* **Task details**:
Reproduce, exactly and in full, only the lines below from the one containing "(544, 284) = (514, 315): green" through the one containing "(547, 440) = (394, 291): orange brush -> none".

* **Exercise inputs**:

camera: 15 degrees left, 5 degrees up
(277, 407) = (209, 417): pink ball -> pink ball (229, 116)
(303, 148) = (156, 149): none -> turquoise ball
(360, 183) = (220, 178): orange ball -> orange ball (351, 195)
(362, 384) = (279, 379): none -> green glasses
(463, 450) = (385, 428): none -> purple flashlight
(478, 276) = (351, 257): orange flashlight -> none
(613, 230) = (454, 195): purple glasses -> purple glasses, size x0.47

...

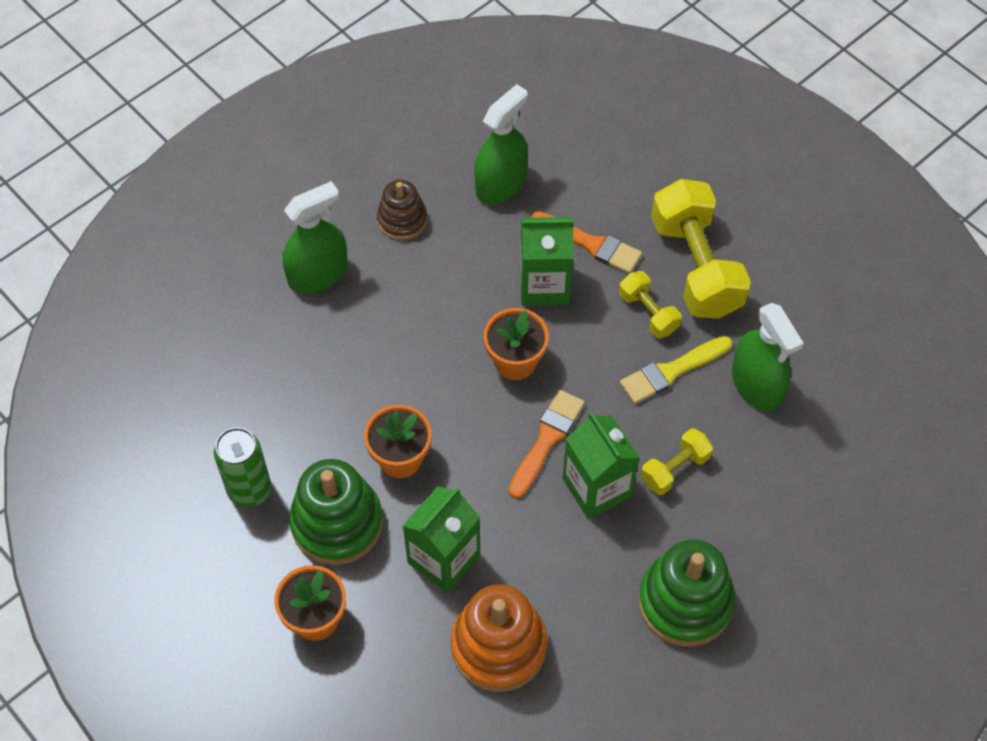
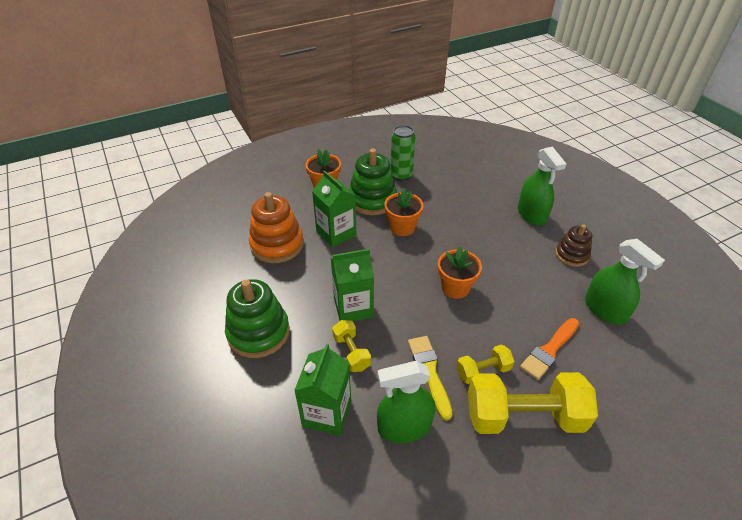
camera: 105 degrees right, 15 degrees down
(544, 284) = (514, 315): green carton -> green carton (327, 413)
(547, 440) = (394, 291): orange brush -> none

* **Answer section**:
(544, 284) = (514, 315): green carton -> green carton (327, 413)
(547, 440) = (394, 291): orange brush -> none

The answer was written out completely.